[Supplied data]
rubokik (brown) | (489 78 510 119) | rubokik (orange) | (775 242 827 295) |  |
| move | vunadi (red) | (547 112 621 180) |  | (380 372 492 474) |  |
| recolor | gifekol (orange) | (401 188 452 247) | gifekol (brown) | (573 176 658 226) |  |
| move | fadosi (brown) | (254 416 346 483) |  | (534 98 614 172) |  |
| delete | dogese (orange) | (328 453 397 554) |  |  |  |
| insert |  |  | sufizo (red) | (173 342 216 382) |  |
* * *
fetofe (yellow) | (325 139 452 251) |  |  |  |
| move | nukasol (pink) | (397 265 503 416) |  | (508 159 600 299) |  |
--
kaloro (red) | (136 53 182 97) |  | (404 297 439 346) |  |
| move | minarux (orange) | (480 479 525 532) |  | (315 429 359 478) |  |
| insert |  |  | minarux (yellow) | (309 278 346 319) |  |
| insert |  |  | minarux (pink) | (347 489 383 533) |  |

[What this task involves] Your answer should consist solely of the lines above from the line with "rubokik (brown) |" to the line with "sufizo (red) |", both included, reproduced exactly.

[Answer to the problem]
rubokik (brown) | (489 78 510 119) | rubokik (orange) | (775 242 827 295) |  |
| move | vunadi (red) | (547 112 621 180) |  | (380 372 492 474) |  |
| recolor | gifekol (orange) | (401 188 452 247) | gifekol (brown) | (573 176 658 226) |  |
| move | fadosi (brown) | (254 416 346 483) |  | (534 98 614 172) |  |
| delete | dogese (orange) | (328 453 397 554) |  |  |  |
| insert |  |  | sufizo (red) | (173 342 216 382) |  |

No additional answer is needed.